• **WHAT YOU ARE ASKED TO DO**: Only one portion of the data is to be written out: from the line bearing "Agenda: [628,312,663,347] ->" through the line bearing "schema69: [413,155,442,178] ->". Write it exactly as it appears.

Saved entries:
*** Begin section ***

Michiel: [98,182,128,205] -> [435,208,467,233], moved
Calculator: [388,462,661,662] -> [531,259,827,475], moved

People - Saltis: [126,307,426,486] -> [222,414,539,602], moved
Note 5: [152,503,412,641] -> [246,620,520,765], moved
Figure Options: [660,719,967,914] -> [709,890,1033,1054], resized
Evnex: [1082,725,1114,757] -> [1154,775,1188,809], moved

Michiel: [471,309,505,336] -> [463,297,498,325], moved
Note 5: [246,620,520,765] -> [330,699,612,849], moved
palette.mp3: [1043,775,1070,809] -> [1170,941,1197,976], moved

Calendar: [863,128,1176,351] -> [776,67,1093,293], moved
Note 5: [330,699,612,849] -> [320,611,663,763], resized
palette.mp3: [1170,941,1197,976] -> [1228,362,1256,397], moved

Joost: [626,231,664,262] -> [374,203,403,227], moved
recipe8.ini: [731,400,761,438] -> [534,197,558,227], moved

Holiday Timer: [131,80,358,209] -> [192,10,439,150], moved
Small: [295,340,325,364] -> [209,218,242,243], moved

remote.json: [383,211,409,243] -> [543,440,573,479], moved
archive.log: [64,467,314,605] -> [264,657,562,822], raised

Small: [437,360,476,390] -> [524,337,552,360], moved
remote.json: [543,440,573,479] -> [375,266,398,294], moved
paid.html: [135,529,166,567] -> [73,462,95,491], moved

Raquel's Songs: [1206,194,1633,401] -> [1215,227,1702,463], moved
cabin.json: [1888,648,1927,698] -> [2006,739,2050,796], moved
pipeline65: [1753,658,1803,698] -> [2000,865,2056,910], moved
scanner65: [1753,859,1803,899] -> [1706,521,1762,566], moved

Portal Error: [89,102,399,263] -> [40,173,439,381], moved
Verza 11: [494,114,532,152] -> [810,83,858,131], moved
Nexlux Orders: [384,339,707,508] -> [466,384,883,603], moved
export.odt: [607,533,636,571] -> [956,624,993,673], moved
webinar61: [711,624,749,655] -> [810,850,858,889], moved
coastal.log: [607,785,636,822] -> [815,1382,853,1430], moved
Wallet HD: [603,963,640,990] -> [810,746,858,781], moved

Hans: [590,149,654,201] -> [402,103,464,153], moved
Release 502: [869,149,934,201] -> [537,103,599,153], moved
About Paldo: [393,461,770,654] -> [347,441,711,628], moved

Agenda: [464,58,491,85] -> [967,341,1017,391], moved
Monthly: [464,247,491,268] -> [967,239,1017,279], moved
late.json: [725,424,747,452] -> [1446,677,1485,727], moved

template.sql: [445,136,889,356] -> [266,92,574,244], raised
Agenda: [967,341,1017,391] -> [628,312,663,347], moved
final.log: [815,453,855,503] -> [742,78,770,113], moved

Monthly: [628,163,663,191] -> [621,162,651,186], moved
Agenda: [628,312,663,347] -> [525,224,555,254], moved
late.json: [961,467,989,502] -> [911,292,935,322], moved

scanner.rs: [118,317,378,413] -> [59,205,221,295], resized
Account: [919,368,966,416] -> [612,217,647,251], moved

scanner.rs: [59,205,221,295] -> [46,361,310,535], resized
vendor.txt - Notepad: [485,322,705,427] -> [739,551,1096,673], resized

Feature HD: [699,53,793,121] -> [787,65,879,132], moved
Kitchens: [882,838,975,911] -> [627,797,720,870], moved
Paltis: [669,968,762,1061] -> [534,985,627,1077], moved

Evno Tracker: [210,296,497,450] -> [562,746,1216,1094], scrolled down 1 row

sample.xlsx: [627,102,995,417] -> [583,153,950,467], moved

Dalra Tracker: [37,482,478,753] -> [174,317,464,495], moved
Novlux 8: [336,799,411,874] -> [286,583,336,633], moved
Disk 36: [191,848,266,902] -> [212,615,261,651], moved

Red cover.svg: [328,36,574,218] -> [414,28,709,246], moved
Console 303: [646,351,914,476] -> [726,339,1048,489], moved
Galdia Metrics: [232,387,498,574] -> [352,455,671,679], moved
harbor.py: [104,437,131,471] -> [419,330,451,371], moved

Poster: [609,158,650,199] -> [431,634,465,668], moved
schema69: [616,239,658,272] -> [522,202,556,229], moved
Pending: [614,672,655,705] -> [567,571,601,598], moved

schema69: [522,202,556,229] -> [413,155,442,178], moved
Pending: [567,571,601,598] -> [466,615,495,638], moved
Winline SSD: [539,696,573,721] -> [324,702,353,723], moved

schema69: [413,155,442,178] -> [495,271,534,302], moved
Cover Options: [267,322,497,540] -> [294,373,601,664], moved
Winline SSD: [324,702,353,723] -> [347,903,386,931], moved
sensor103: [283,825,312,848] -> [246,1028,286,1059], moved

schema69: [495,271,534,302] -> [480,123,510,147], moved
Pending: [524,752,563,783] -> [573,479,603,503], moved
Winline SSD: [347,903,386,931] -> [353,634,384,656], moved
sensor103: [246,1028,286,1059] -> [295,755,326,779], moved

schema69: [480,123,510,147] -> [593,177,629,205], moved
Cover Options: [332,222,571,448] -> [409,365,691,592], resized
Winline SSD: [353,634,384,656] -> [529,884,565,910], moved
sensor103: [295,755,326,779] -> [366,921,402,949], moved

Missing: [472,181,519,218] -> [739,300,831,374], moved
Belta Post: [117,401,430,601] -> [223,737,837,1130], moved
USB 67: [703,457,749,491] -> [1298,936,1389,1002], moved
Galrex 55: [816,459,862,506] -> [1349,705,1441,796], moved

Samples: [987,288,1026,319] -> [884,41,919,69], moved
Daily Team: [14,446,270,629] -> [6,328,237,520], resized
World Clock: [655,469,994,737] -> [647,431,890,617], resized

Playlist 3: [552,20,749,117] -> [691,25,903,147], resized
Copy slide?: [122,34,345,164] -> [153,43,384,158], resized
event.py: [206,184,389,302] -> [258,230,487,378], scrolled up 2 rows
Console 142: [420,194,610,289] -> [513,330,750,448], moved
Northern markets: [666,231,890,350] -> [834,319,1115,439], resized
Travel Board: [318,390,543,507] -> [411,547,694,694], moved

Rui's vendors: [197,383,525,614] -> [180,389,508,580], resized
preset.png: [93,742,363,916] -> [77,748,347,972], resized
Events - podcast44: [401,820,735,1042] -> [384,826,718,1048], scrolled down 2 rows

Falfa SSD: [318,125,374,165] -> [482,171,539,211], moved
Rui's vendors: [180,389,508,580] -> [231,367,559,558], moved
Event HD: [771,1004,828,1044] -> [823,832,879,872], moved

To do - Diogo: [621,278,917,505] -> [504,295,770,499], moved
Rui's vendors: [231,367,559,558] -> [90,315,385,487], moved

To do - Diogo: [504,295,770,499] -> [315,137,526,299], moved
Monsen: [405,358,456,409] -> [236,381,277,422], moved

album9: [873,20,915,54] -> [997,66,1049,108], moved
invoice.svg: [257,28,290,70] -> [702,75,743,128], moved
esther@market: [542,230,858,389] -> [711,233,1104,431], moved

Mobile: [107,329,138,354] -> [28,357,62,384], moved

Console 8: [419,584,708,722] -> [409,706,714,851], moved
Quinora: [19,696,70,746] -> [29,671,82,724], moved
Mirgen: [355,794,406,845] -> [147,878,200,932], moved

*** End section ***

• **WRITTEN ANSWER**:
Agenda: [628,312,663,347] -> [525,224,555,254], moved
late.json: [961,467,989,502] -> [911,292,935,322], moved

scanner.rs: [118,317,378,413] -> [59,205,221,295], resized
Account: [919,368,966,416] -> [612,217,647,251], moved

scanner.rs: [59,205,221,295] -> [46,361,310,535], resized
vendor.txt - Notepad: [485,322,705,427] -> [739,551,1096,673], resized

Feature HD: [699,53,793,121] -> [787,65,879,132], moved
Kitchens: [882,838,975,911] -> [627,797,720,870], moved
Paltis: [669,968,762,1061] -> [534,985,627,1077], moved

Evno Tracker: [210,296,497,450] -> [562,746,1216,1094], scrolled down 1 row

sample.xlsx: [627,102,995,417] -> [583,153,950,467], moved

Dalra Tracker: [37,482,478,753] -> [174,317,464,495], moved
Novlux 8: [336,799,411,874] -> [286,583,336,633], moved
Disk 36: [191,848,266,902] -> [212,615,261,651], moved

Red cover.svg: [328,36,574,218] -> [414,28,709,246], moved
Console 303: [646,351,914,476] -> [726,339,1048,489], moved
Galdia Metrics: [232,387,498,574] -> [352,455,671,679], moved
harbor.py: [104,437,131,471] -> [419,330,451,371], moved

Poster: [609,158,650,199] -> [431,634,465,668], moved
schema69: [616,239,658,272] -> [522,202,556,229], moved
Pending: [614,672,655,705] -> [567,571,601,598], moved

schema69: [522,202,556,229] -> [413,155,442,178], moved
Pending: [567,571,601,598] -> [466,615,495,638], moved
Winline SSD: [539,696,573,721] -> [324,702,353,723], moved

schema69: [413,155,442,178] -> [495,271,534,302], moved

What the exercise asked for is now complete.